Beginning at the line that holds "capsule (white) <344, 236, 402, 289>", repeat every line through the last line of the material, exactly, and drop any pictures.

Data under study:
>>>

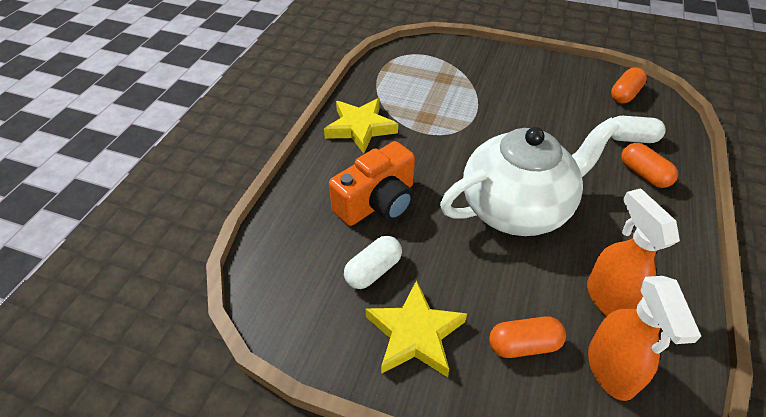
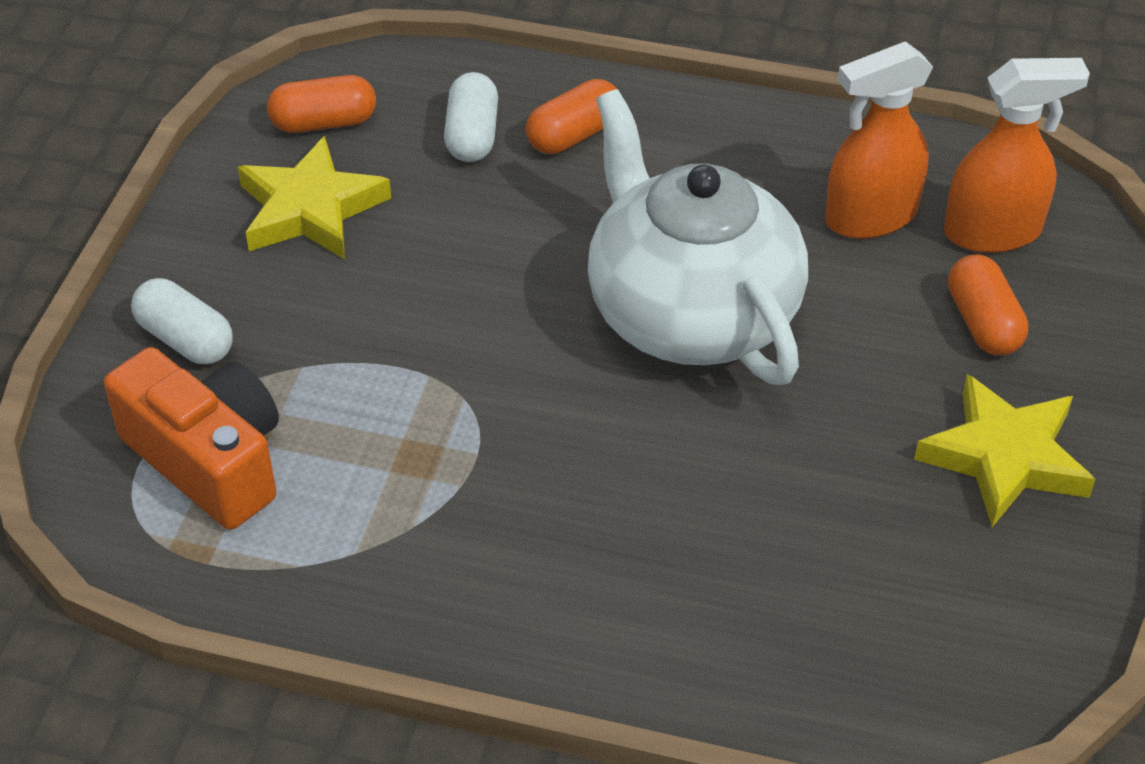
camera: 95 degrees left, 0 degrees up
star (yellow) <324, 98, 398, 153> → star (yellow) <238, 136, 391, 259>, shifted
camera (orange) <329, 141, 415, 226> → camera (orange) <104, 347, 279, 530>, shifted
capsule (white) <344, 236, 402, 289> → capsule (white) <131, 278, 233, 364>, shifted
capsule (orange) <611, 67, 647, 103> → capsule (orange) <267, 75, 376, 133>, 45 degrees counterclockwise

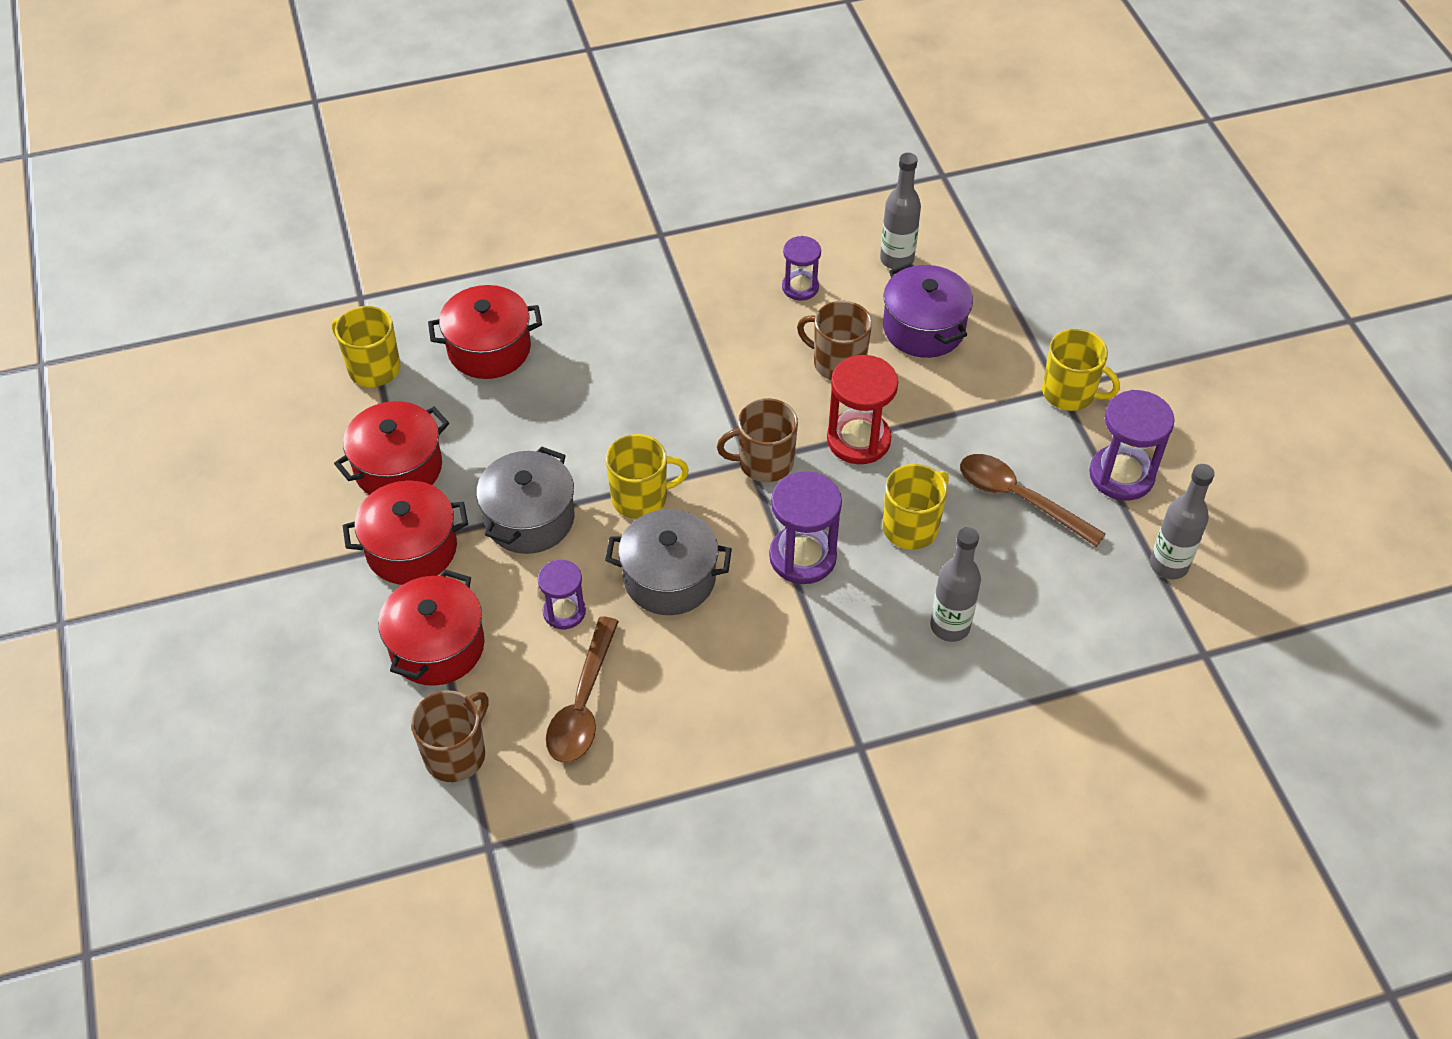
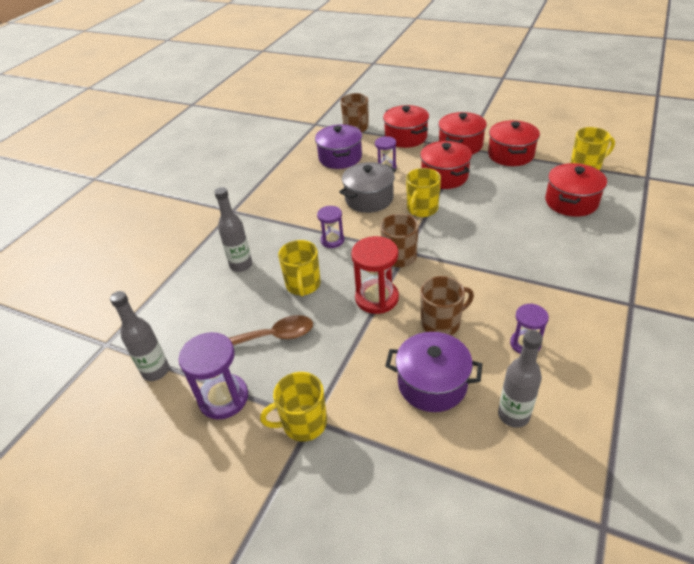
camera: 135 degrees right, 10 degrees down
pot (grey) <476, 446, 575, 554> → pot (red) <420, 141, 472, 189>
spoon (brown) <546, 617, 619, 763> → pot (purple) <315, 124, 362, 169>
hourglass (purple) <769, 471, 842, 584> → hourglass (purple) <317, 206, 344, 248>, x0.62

<<<

Output:
capsule (white) <344, 236, 402, 289> → capsule (white) <131, 278, 233, 364>, shifted
capsule (orange) <611, 67, 647, 103> → capsule (orange) <267, 75, 376, 133>, 45 degrees counterclockwise

camera: 135 degrees right, 10 degrees down
pot (grey) <476, 446, 575, 554> → pot (red) <420, 141, 472, 189>
spoon (brown) <546, 617, 619, 763> → pot (purple) <315, 124, 362, 169>
hourglass (purple) <769, 471, 842, 584> → hourglass (purple) <317, 206, 344, 248>, x0.62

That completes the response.